Your job is to retype the whole listing exactly.
-------- SUPPLIED RECORDS --------
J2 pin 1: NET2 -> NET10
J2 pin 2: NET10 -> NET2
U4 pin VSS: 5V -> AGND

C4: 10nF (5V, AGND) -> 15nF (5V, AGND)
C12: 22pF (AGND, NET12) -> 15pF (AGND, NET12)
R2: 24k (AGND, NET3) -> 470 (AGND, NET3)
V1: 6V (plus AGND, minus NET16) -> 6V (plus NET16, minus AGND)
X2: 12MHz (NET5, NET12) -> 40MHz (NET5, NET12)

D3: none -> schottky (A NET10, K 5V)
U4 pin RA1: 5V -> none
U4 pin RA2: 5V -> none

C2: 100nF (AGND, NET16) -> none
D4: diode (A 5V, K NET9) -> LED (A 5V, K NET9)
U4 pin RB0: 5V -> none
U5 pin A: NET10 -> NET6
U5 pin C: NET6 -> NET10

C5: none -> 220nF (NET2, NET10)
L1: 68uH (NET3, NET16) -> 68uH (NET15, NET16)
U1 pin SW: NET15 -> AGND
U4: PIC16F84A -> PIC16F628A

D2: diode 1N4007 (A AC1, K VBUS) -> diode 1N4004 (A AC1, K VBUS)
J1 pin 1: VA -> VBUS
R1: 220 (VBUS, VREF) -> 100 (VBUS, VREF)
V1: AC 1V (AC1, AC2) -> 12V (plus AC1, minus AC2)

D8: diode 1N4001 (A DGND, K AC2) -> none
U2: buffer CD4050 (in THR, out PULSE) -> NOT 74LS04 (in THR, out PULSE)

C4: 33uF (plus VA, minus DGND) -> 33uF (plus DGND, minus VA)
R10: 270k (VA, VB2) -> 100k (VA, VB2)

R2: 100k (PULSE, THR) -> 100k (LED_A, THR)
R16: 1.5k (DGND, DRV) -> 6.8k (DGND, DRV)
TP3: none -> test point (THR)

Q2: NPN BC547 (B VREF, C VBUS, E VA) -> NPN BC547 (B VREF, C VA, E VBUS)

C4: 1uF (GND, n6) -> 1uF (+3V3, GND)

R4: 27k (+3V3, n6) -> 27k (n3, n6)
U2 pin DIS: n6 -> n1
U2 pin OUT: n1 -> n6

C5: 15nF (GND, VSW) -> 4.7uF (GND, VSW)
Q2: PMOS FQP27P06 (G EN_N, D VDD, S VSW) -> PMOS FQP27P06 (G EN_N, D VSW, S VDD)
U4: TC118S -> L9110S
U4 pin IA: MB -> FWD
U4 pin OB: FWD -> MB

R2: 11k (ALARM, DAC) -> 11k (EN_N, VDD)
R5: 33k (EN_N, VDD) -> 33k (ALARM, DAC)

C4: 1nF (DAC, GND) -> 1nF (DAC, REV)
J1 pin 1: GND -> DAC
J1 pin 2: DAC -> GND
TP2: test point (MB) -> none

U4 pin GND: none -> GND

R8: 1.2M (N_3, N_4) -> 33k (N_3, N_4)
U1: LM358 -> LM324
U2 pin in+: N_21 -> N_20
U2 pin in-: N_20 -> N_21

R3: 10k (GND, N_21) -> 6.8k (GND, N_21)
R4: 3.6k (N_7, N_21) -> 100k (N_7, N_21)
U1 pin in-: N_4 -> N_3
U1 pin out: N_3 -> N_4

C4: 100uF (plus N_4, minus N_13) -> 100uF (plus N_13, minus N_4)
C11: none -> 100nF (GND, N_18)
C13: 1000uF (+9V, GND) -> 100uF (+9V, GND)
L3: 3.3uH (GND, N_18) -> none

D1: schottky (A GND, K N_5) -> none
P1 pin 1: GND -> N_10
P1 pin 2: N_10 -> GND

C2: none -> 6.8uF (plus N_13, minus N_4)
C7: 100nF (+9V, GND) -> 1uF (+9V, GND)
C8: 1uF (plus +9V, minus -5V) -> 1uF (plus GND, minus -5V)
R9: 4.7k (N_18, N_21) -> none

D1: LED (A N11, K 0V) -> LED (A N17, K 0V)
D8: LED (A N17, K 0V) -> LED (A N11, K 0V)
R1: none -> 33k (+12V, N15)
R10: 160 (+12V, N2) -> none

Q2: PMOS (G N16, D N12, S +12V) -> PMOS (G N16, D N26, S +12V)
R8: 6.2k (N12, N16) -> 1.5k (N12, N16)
--------
## ANSWER TO THIS TASK
J2 pin 1: NET2 -> NET10
J2 pin 2: NET10 -> NET2
U4 pin VSS: 5V -> AGND

C4: 10nF (5V, AGND) -> 15nF (5V, AGND)
C12: 22pF (AGND, NET12) -> 15pF (AGND, NET12)
R2: 24k (AGND, NET3) -> 470 (AGND, NET3)
V1: 6V (plus AGND, minus NET16) -> 6V (plus NET16, minus AGND)
X2: 12MHz (NET5, NET12) -> 40MHz (NET5, NET12)

D3: none -> schottky (A NET10, K 5V)
U4 pin RA1: 5V -> none
U4 pin RA2: 5V -> none

C2: 100nF (AGND, NET16) -> none
D4: diode (A 5V, K NET9) -> LED (A 5V, K NET9)
U4 pin RB0: 5V -> none
U5 pin A: NET10 -> NET6
U5 pin C: NET6 -> NET10

C5: none -> 220nF (NET2, NET10)
L1: 68uH (NET3, NET16) -> 68uH (NET15, NET16)
U1 pin SW: NET15 -> AGND
U4: PIC16F84A -> PIC16F628A

D2: diode 1N4007 (A AC1, K VBUS) -> diode 1N4004 (A AC1, K VBUS)
J1 pin 1: VA -> VBUS
R1: 220 (VBUS, VREF) -> 100 (VBUS, VREF)
V1: AC 1V (AC1, AC2) -> 12V (plus AC1, minus AC2)

D8: diode 1N4001 (A DGND, K AC2) -> none
U2: buffer CD4050 (in THR, out PULSE) -> NOT 74LS04 (in THR, out PULSE)

C4: 33uF (plus VA, minus DGND) -> 33uF (plus DGND, minus VA)
R10: 270k (VA, VB2) -> 100k (VA, VB2)

R2: 100k (PULSE, THR) -> 100k (LED_A, THR)
R16: 1.5k (DGND, DRV) -> 6.8k (DGND, DRV)
TP3: none -> test point (THR)

Q2: NPN BC547 (B VREF, C VBUS, E VA) -> NPN BC547 (B VREF, C VA, E VBUS)

C4: 1uF (GND, n6) -> 1uF (+3V3, GND)

R4: 27k (+3V3, n6) -> 27k (n3, n6)
U2 pin DIS: n6 -> n1
U2 pin OUT: n1 -> n6

C5: 15nF (GND, VSW) -> 4.7uF (GND, VSW)
Q2: PMOS FQP27P06 (G EN_N, D VDD, S VSW) -> PMOS FQP27P06 (G EN_N, D VSW, S VDD)
U4: TC118S -> L9110S
U4 pin IA: MB -> FWD
U4 pin OB: FWD -> MB

R2: 11k (ALARM, DAC) -> 11k (EN_N, VDD)
R5: 33k (EN_N, VDD) -> 33k (ALARM, DAC)

C4: 1nF (DAC, GND) -> 1nF (DAC, REV)
J1 pin 1: GND -> DAC
J1 pin 2: DAC -> GND
TP2: test point (MB) -> none

U4 pin GND: none -> GND

R8: 1.2M (N_3, N_4) -> 33k (N_3, N_4)
U1: LM358 -> LM324
U2 pin in+: N_21 -> N_20
U2 pin in-: N_20 -> N_21

R3: 10k (GND, N_21) -> 6.8k (GND, N_21)
R4: 3.6k (N_7, N_21) -> 100k (N_7, N_21)
U1 pin in-: N_4 -> N_3
U1 pin out: N_3 -> N_4

C4: 100uF (plus N_4, minus N_13) -> 100uF (plus N_13, minus N_4)
C11: none -> 100nF (GND, N_18)
C13: 1000uF (+9V, GND) -> 100uF (+9V, GND)
L3: 3.3uH (GND, N_18) -> none

D1: schottky (A GND, K N_5) -> none
P1 pin 1: GND -> N_10
P1 pin 2: N_10 -> GND

C2: none -> 6.8uF (plus N_13, minus N_4)
C7: 100nF (+9V, GND) -> 1uF (+9V, GND)
C8: 1uF (plus +9V, minus -5V) -> 1uF (plus GND, minus -5V)
R9: 4.7k (N_18, N_21) -> none

D1: LED (A N11, K 0V) -> LED (A N17, K 0V)
D8: LED (A N17, K 0V) -> LED (A N11, K 0V)
R1: none -> 33k (+12V, N15)
R10: 160 (+12V, N2) -> none

Q2: PMOS (G N16, D N12, S +12V) -> PMOS (G N16, D N26, S +12V)
R8: 6.2k (N12, N16) -> 1.5k (N12, N16)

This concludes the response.